* **Required work**: Reproduce only this range: the line holding "none -> orange cheese [281,53,346,109]" through the last line of the data below, both included, exactly, with no pictures.

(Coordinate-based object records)
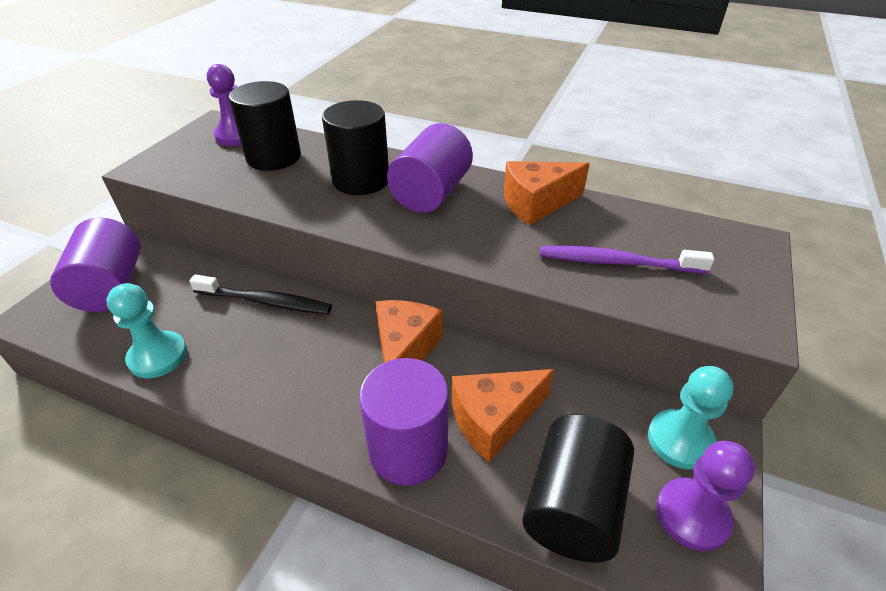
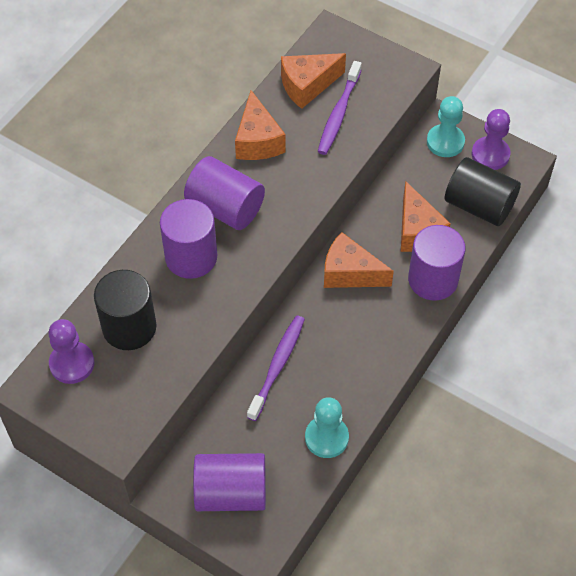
camera: 80 degrees left, 15 degrees up
black toothbrush [189,274,332,314] -> purple toothbrush [247,315,305,421]
black cylinder [322,100,389,195] -> purple cylinder [160,199,217,279]
none -> orange cheese [281,53,346,109]

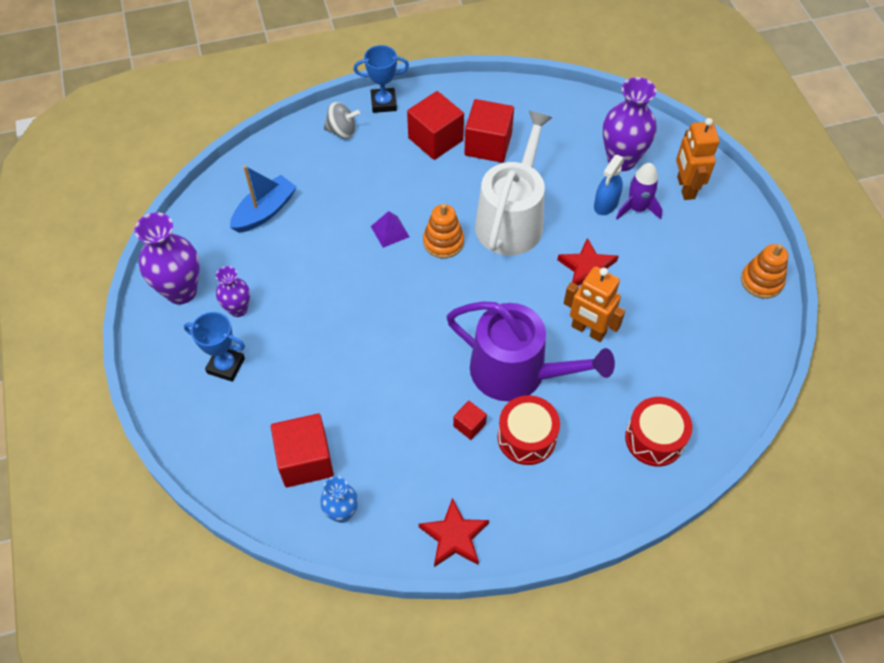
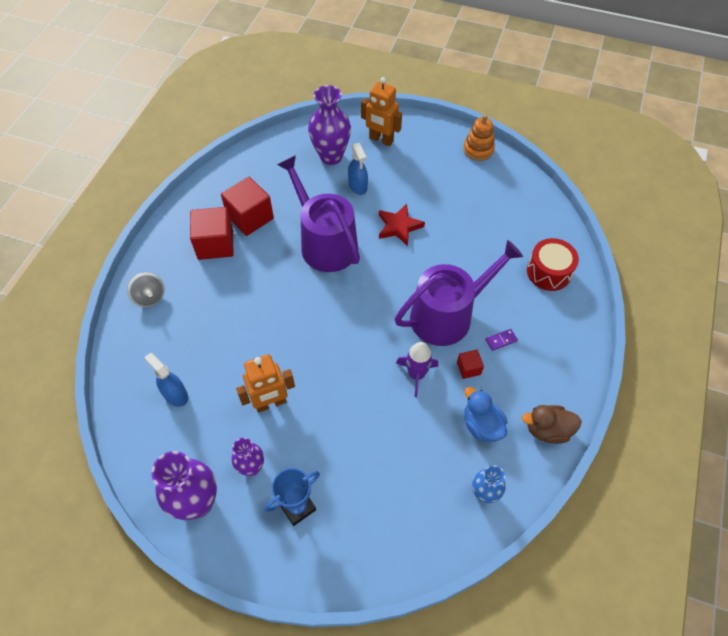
camera: 55 degrees left, 0 degrees up
blue boat [230,165,297,233] -> blue spray bottle [144,353,188,407]
red cube [271,414,334,487] -> none
grey spinning top [324,102,360,139] -> grey spinning top turned 105 degrees clockwise [127,272,164,307]
blue trophy [354,45,409,113] -> none
purple pyramid [371,211,410,248] -> none
red star [419,498,489,567] -> brown duck [522,405,582,444]
orange stacking toy [423,204,464,258] -> none
white watering can [475,111,553,255] -> purple watering can [277,155,360,272]
red drum [497,395,560,465] -> purple domino [486,329,518,351]
orange robot [564,266,625,342] -> orange robot moved to [236,354,295,413]
purple rocket [616,163,662,220] -> purple rocket moved to [396,342,438,397]
none -> blue duck [464,387,507,442]

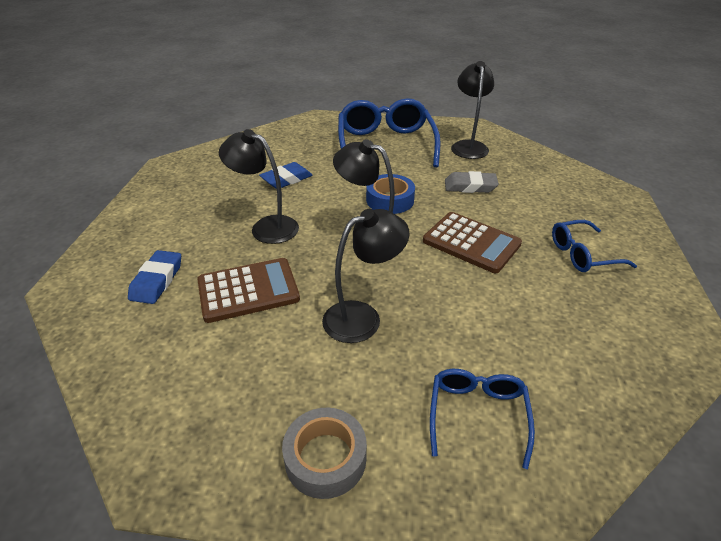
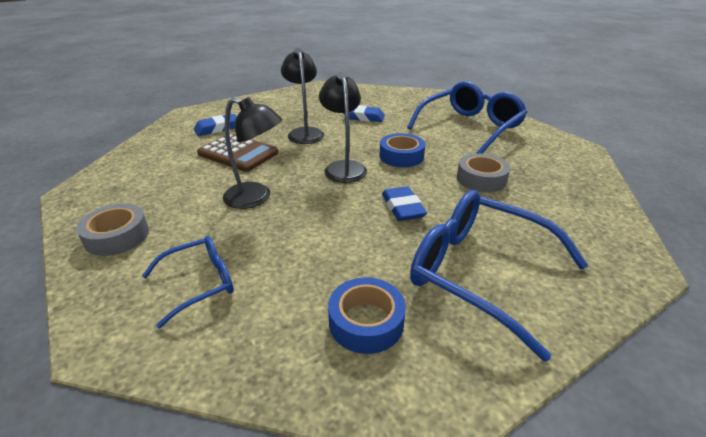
camera: 50 degrees right, 5 degrees down
brown calculator [423,212,522,273] -> blue eraser [382,186,427,221]
grey eraser [445,171,499,193] -> grey tape [457,153,510,192]
black lamp [451,61,494,159] -> none
blue glasses [552,220,637,272] -> blue glasses [410,190,588,362], size x1.84
none -> blue tape [328,277,406,354]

* **Response**:
none -> orange cheese [281,53,346,109]

camera: 55 degrees left, 0 degrees up
blue boat [230,165,297,233] -> blue spray bottle [144,353,188,407]
red cube [271,414,334,487] -> none
grey spinning top [324,102,360,139] -> grey spinning top turned 105 degrees clockwise [127,272,164,307]
blue trophy [354,45,409,113] -> none
purple pyramid [371,211,410,248] -> none
red star [419,498,489,567] -> brown duck [522,405,582,444]
orange stacking toy [423,204,464,258] -> none
white watering can [475,111,553,255] -> purple watering can [277,155,360,272]
red drum [497,395,560,465] -> purple domino [486,329,518,351]
orange robot [564,266,625,342] -> orange robot moved to [236,354,295,413]
purple rocket [616,163,662,220] -> purple rocket moved to [396,342,438,397]
none -> blue duck [464,387,507,442]

camera: 50 degrees right, 5 degrees down
brown calculator [423,212,522,273] -> blue eraser [382,186,427,221]
grey eraser [445,171,499,193] -> grey tape [457,153,510,192]
black lamp [451,61,494,159] -> none
blue glasses [552,220,637,272] -> blue glasses [410,190,588,362], size x1.84
none -> blue tape [328,277,406,354]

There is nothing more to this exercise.